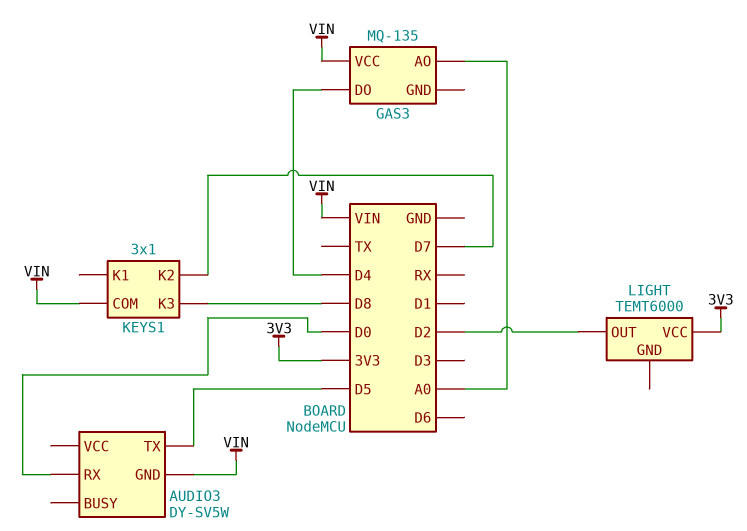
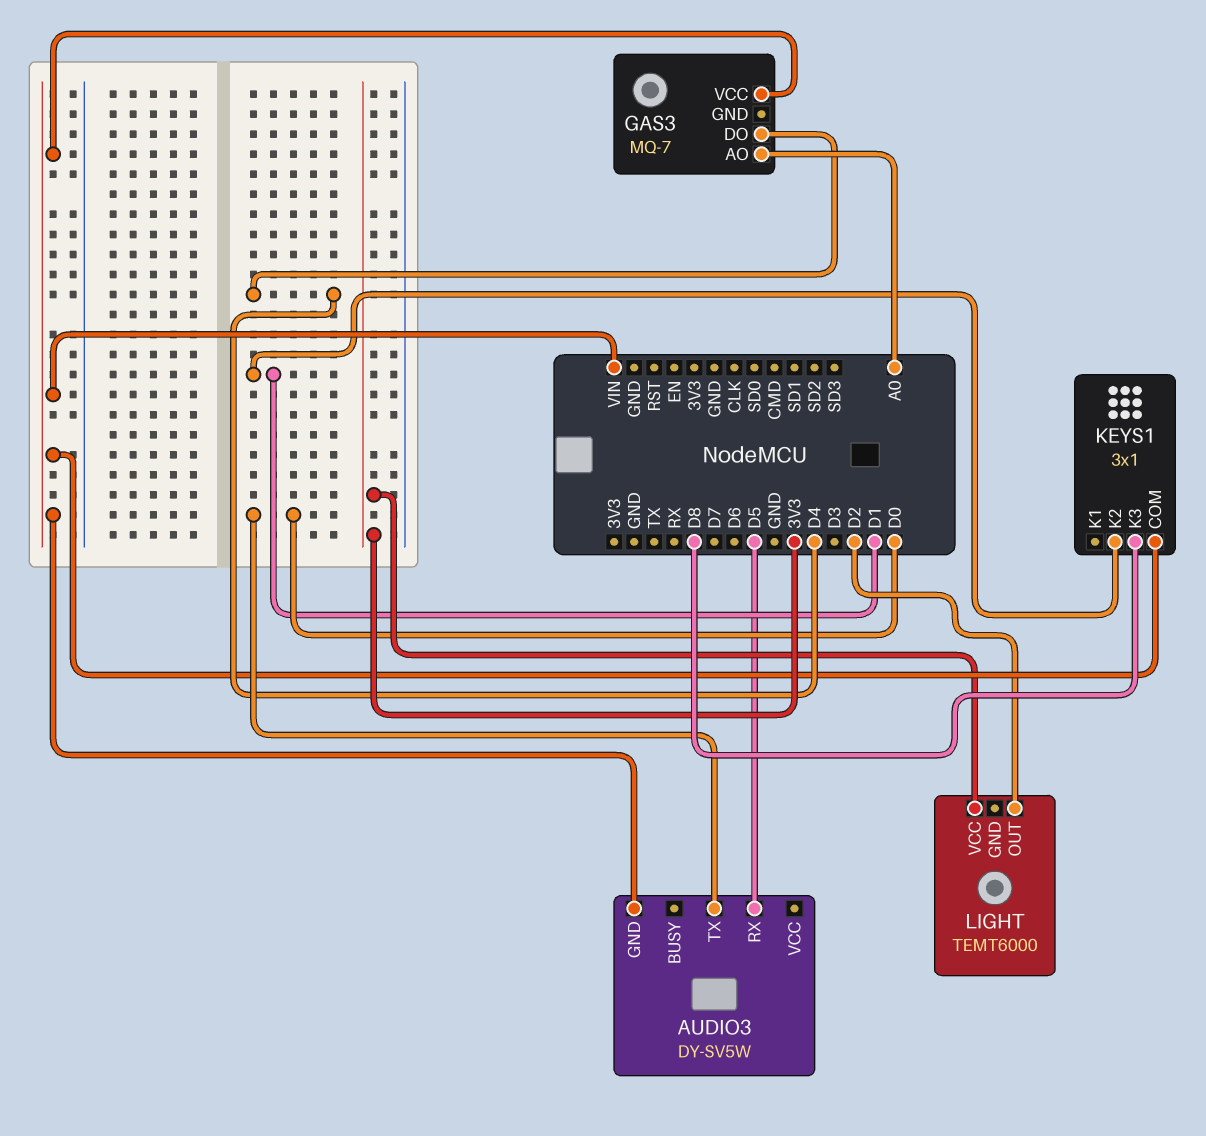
AUDIO3 pin RX: D0 -> D5
AUDIO3 pin TX: D5 -> D0
GAS3: MQ-135 -> MQ-7
KEYS1 pin K2: D7 -> D1

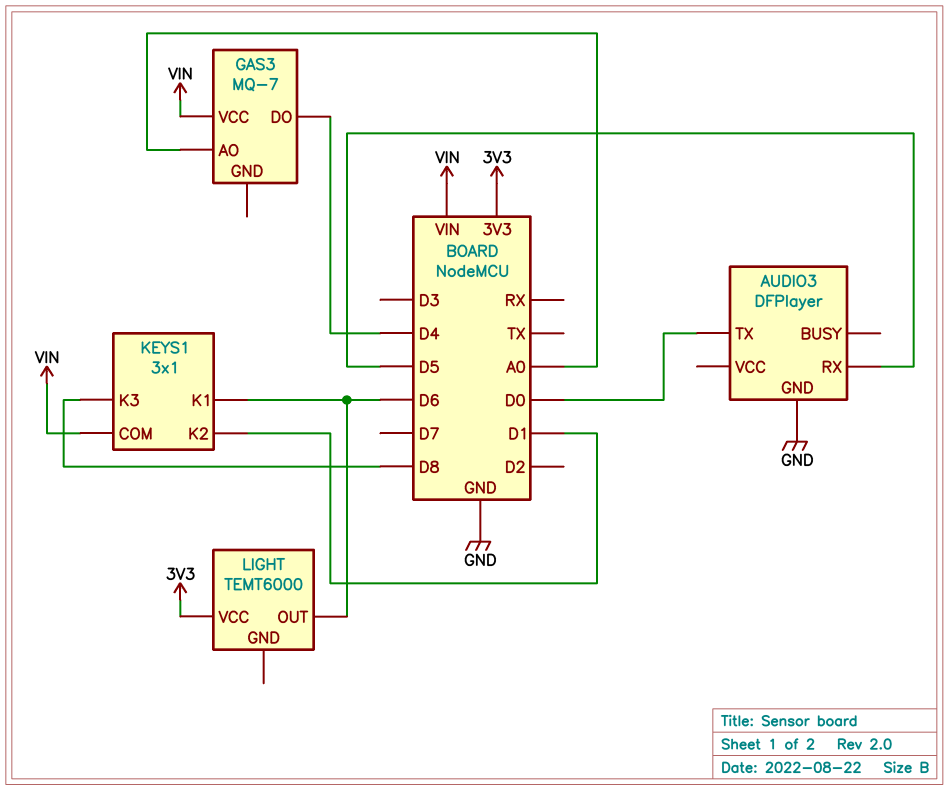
AUDIO3: DY-SV5W -> DFPlayer
AUDIO3 pin GND: VIN -> GND
KEYS1 pin K1: none -> D6
LIGHT pin OUT: D2 -> D6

- [PROBLEM]:
Everything in the data must be printed verbatim except the pictures.

- [RESPONSE TO THIS EXERCISE]:
AUDIO3 pin RX: D0 -> D5
AUDIO3 pin TX: D5 -> D0
GAS3: MQ-135 -> MQ-7
KEYS1 pin K2: D7 -> D1

AUDIO3: DY-SV5W -> DFPlayer
AUDIO3 pin GND: VIN -> GND
KEYS1 pin K1: none -> D6
LIGHT pin OUT: D2 -> D6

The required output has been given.